◆ **Aim of the task**:
Once you find the line that contains "C102: 680nF (+24V, GND) -> 68nF (+24V, GND)" in the entries below, give it again along with every following line, unchanged, through the final one.

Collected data
--------------------------------------------------
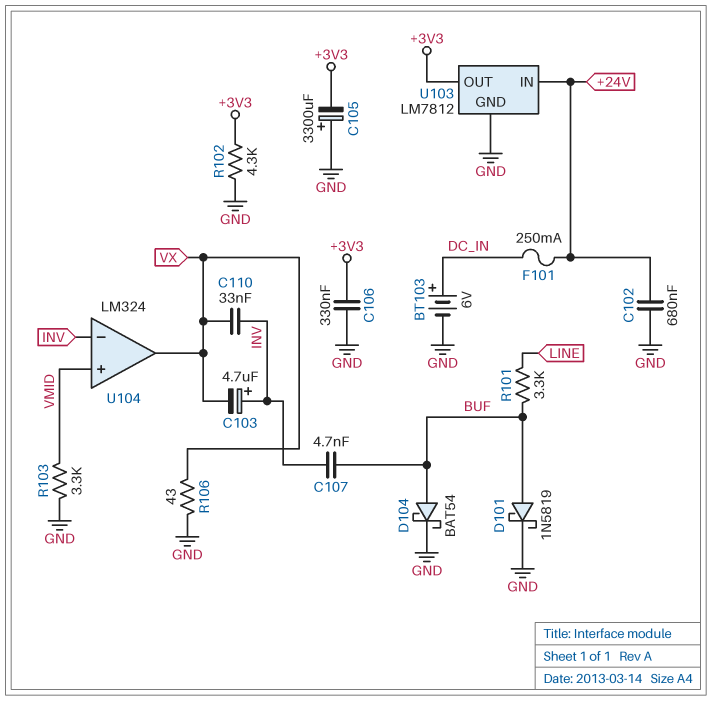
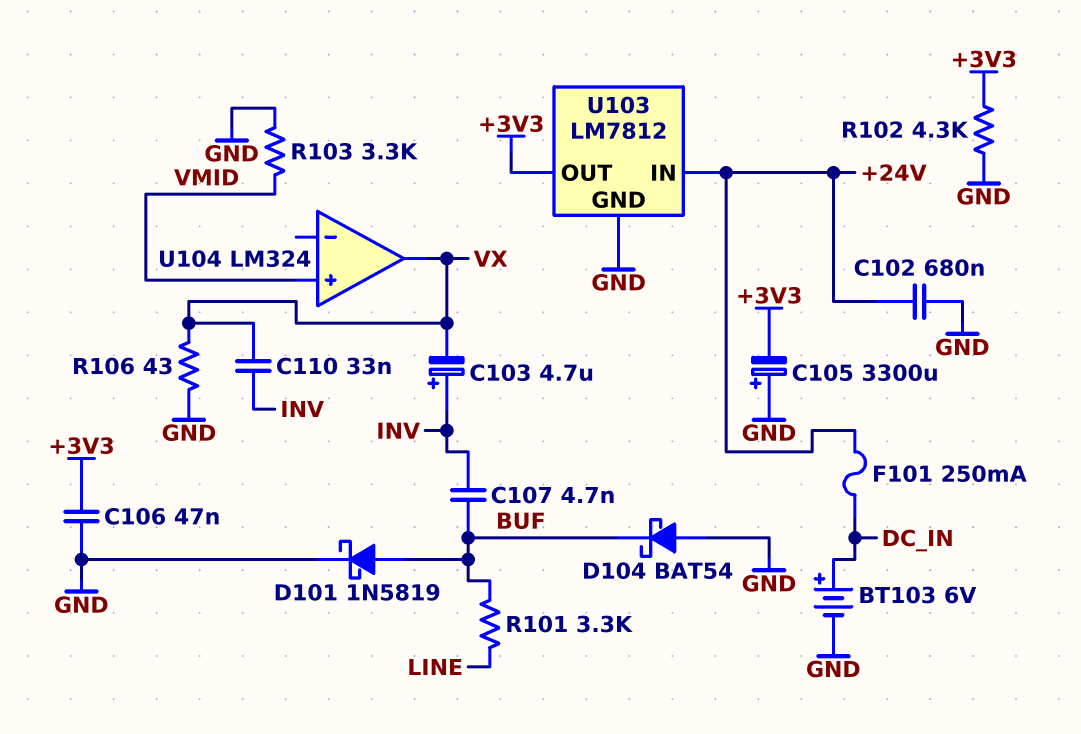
C106: 330nF (+3V3, GND) -> 47nF (+3V3, GND)
D104: schottky BAT54 (A BUF, K GND) -> schottky BAT54 (A GND, K BUF)
U104 pin in-: INV -> none

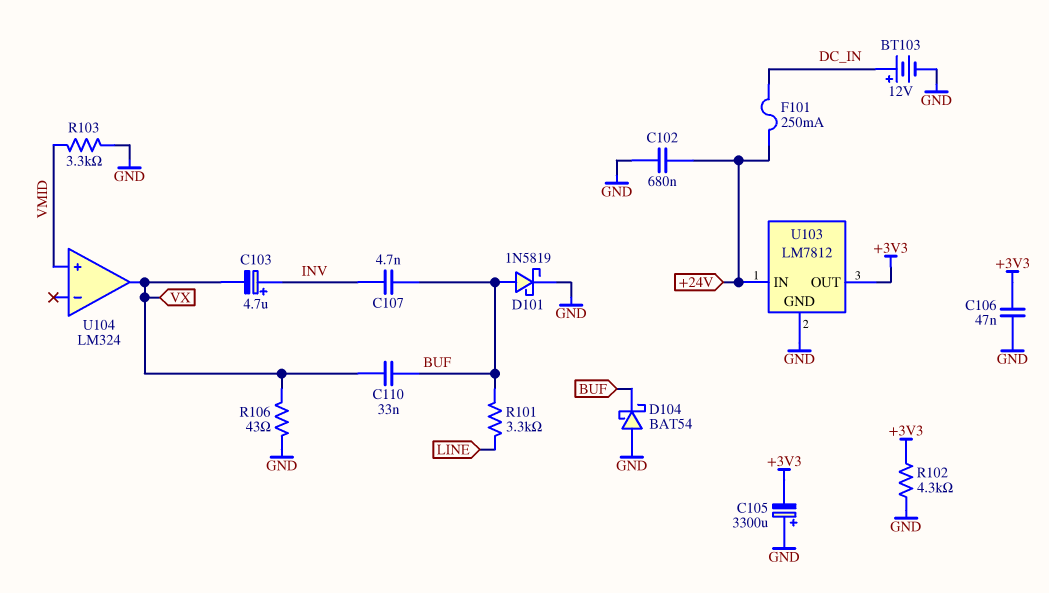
BT103: 6V (plus DC_IN, minus GND) -> 12V (plus DC_IN, minus GND)
C110: 33nF (INV, VX) -> 33nF (BUF, VX)

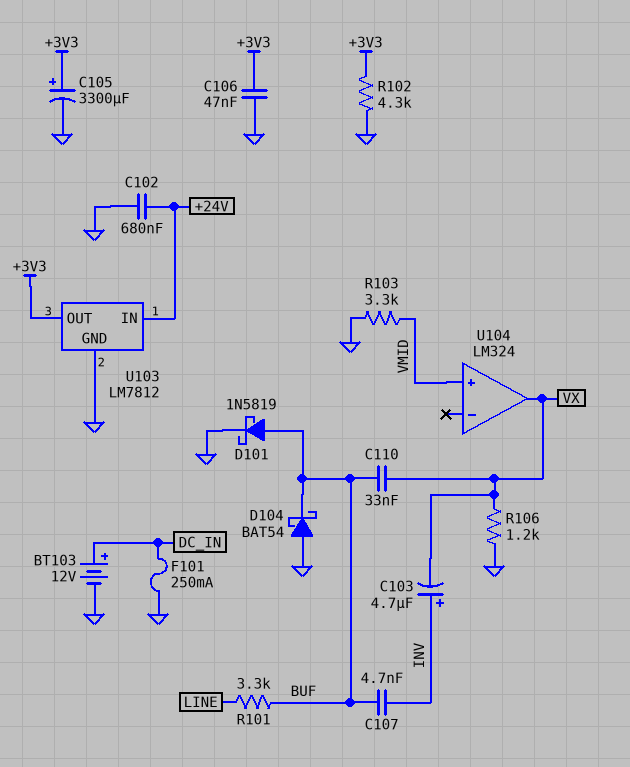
C105: 3300uF (plus GND, minus +3V3) -> 3300uF (plus +3V3, minus GND)
F101: 250mA (+24V, DC_IN) -> 250mA (DC_IN, GND)
R106: 43 (GND, VX) -> 1.2k (GND, VX)

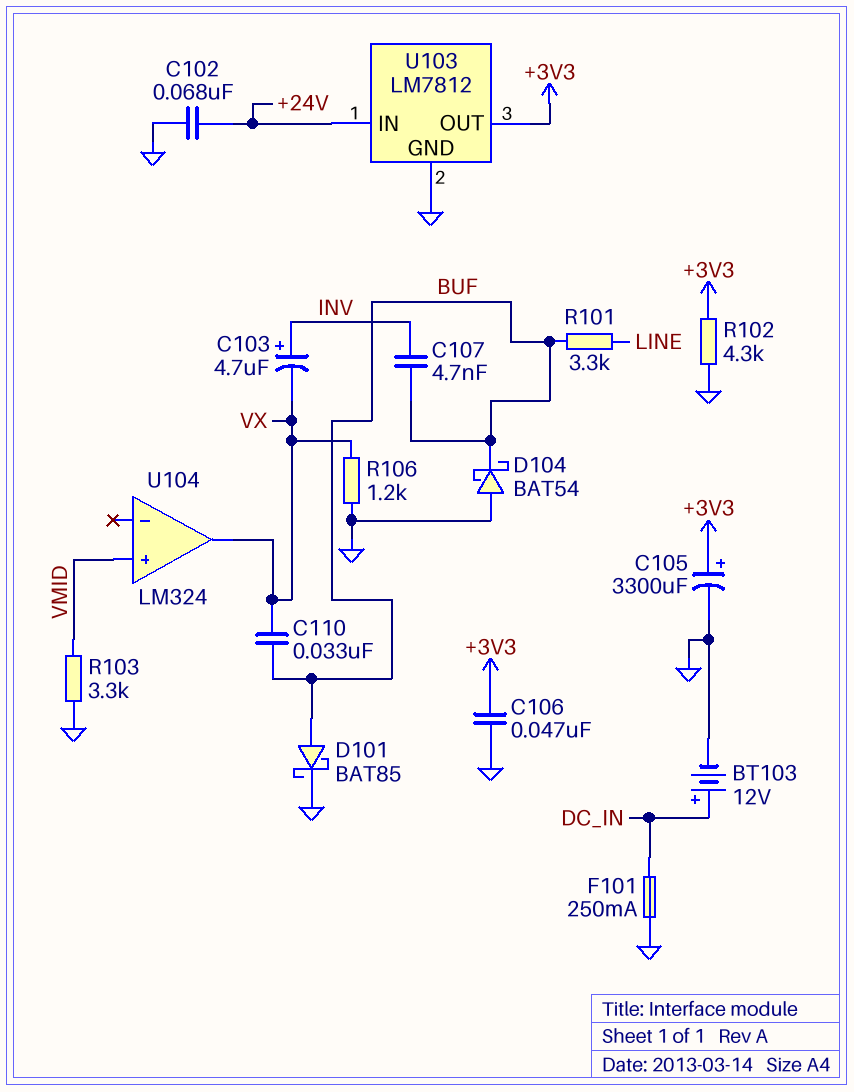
C102: 680nF (+24V, GND) -> 68nF (+24V, GND)
D101: schottky 1N5819 (A BUF, K GND) -> schottky BAT85 (A BUF, K GND)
--------------------------------------------------
◆ **Solved problem**:
C102: 680nF (+24V, GND) -> 68nF (+24V, GND)
D101: schottky 1N5819 (A BUF, K GND) -> schottky BAT85 (A BUF, K GND)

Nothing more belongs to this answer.